*WHAT IS BEING ASKED*
Everything in the entries below must be output exactly, apart from the pictures.

=== STUDY MATERIAL ===

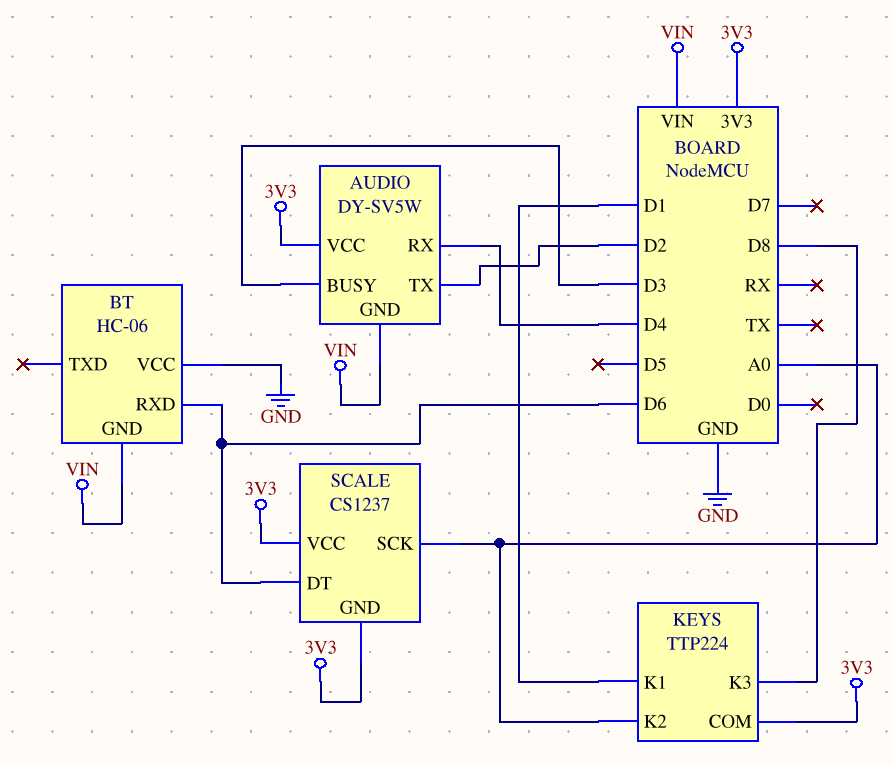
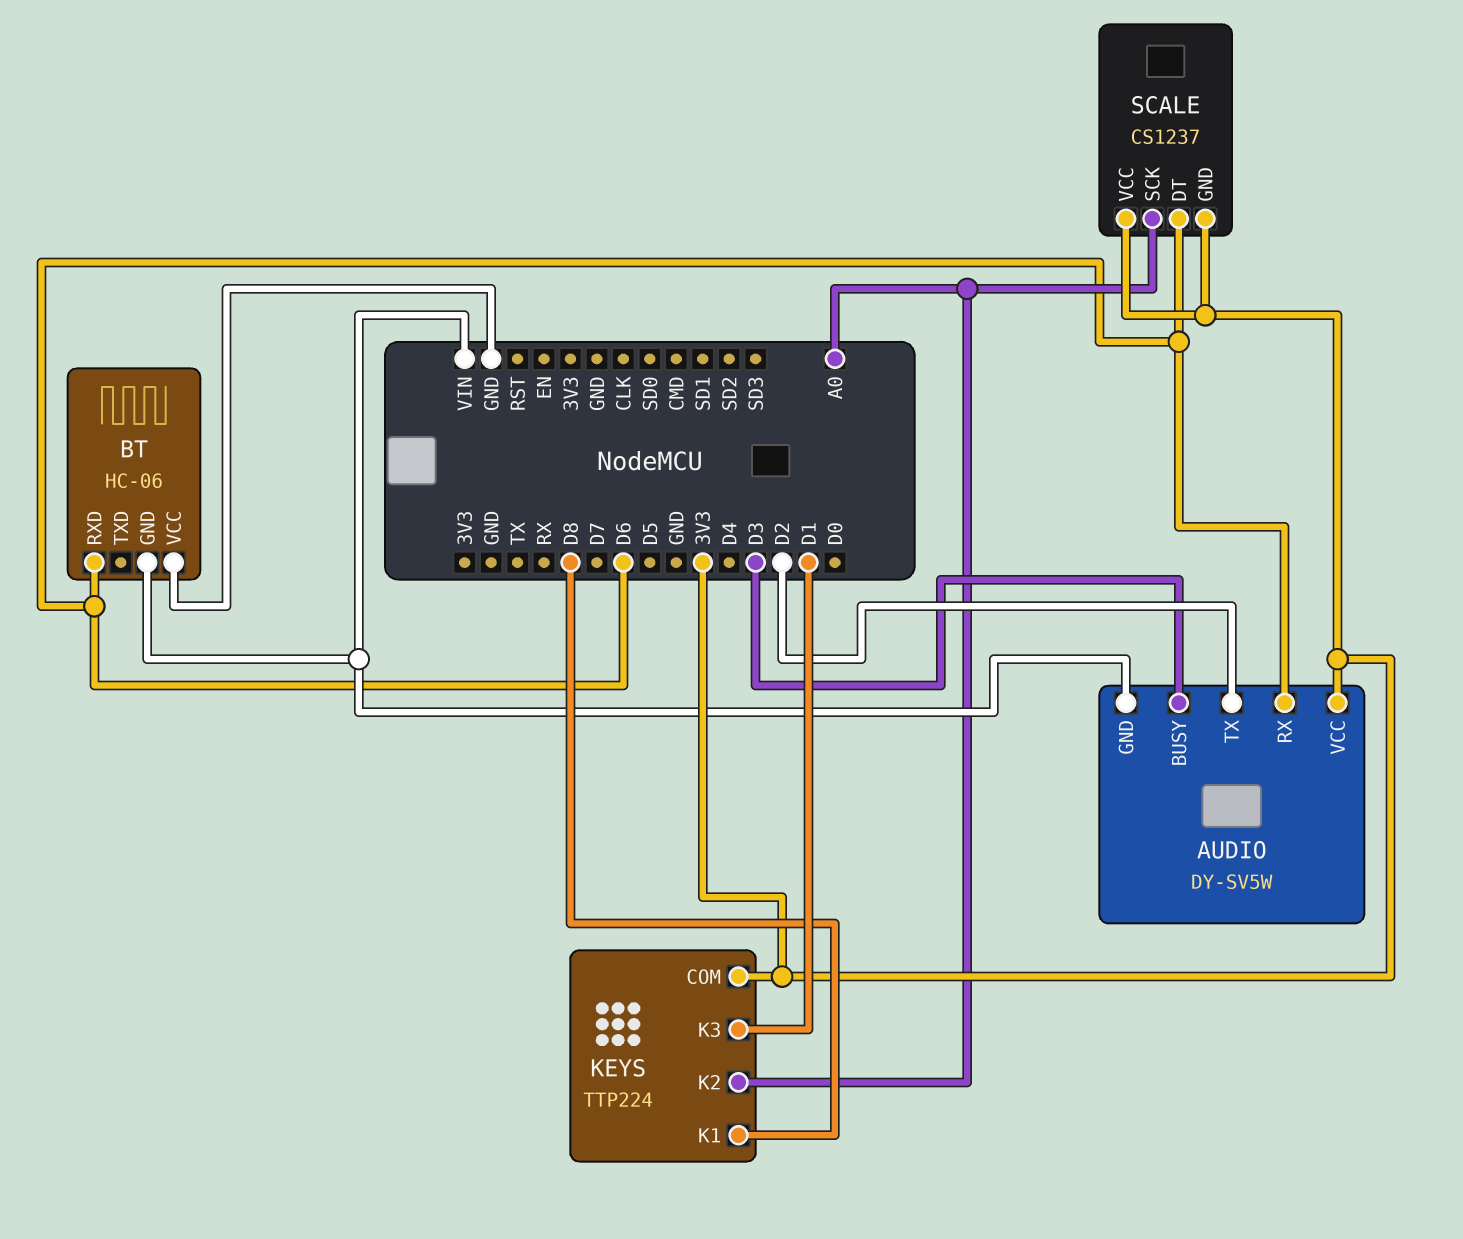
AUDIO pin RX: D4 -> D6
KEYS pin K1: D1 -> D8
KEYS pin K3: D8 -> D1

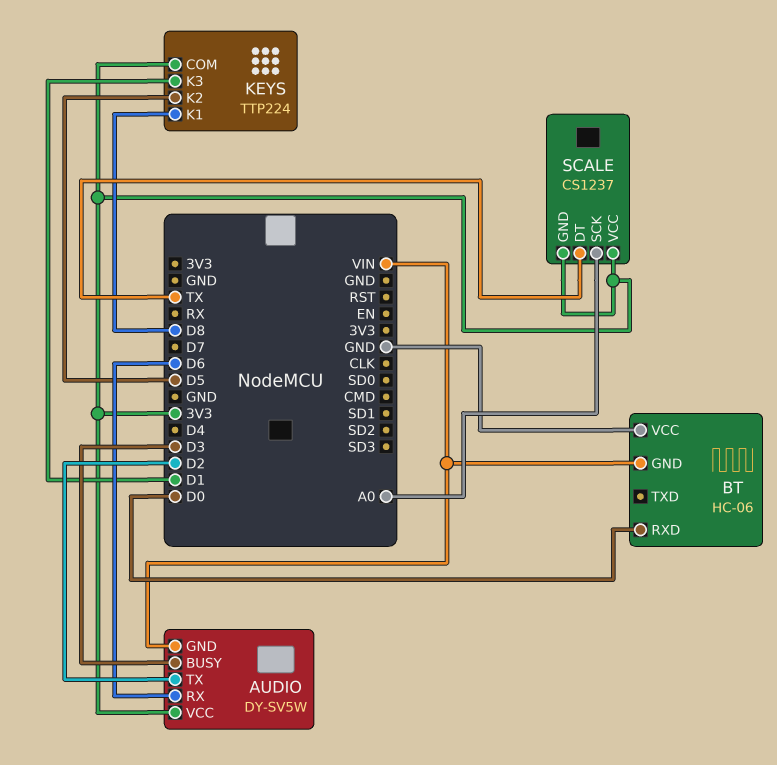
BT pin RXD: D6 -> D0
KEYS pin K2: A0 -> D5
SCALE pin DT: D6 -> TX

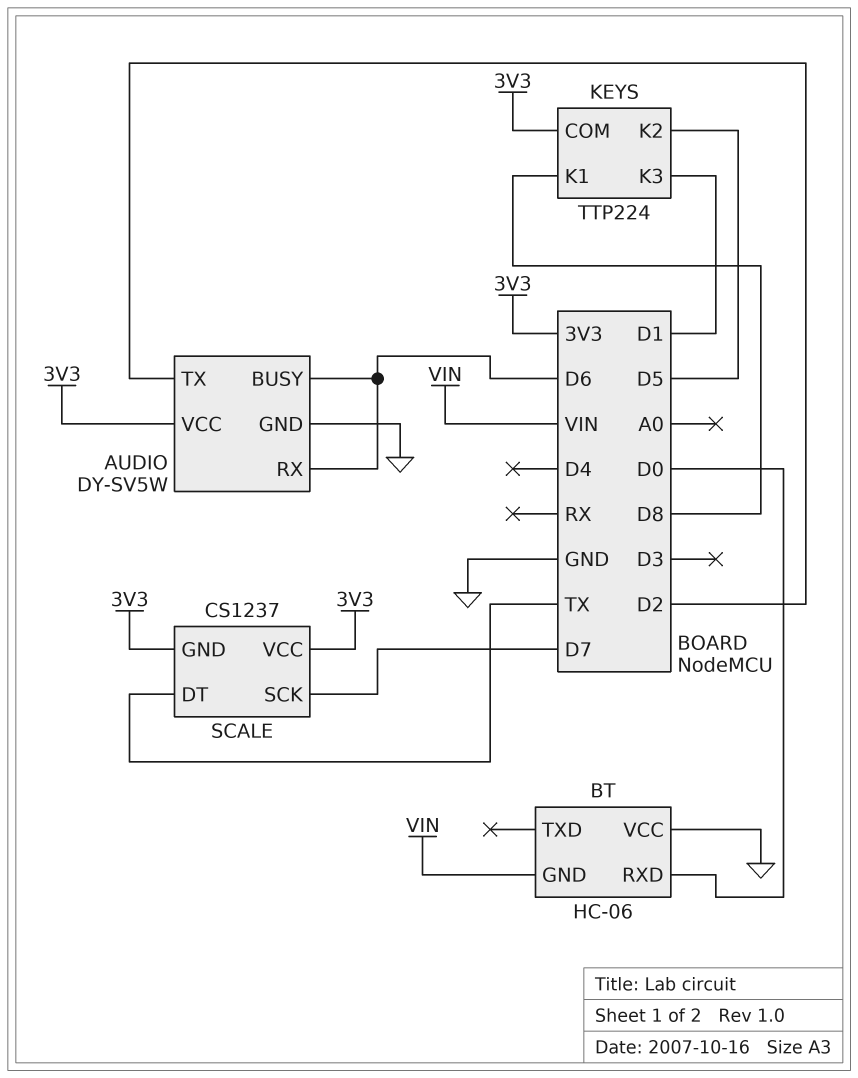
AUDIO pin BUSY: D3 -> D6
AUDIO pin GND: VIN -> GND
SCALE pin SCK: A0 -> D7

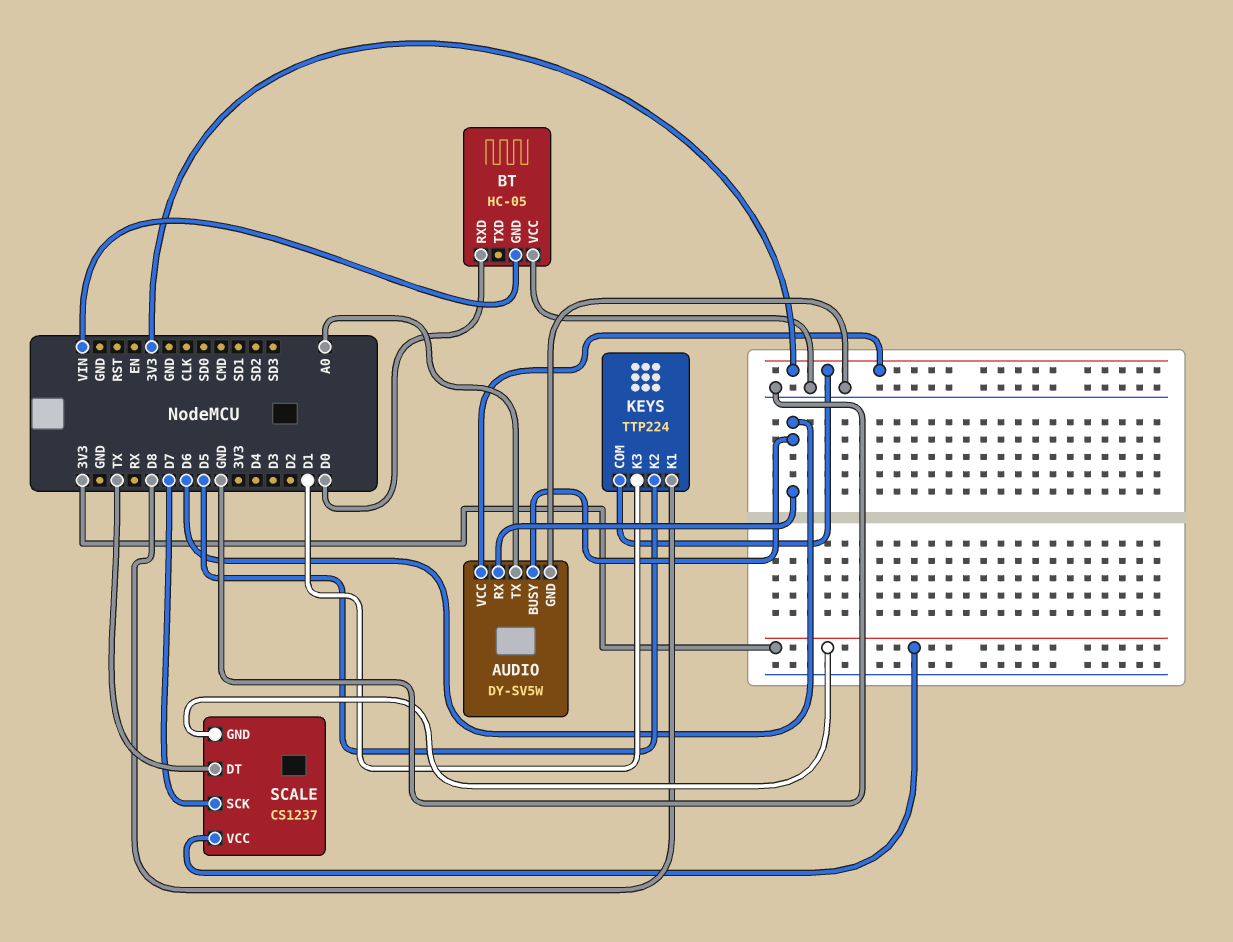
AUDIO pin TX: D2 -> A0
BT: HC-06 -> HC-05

===

*TASK SOLUTION*
AUDIO pin RX: D4 -> D6
KEYS pin K1: D1 -> D8
KEYS pin K3: D8 -> D1

BT pin RXD: D6 -> D0
KEYS pin K2: A0 -> D5
SCALE pin DT: D6 -> TX

AUDIO pin BUSY: D3 -> D6
AUDIO pin GND: VIN -> GND
SCALE pin SCK: A0 -> D7

AUDIO pin TX: D2 -> A0
BT: HC-06 -> HC-05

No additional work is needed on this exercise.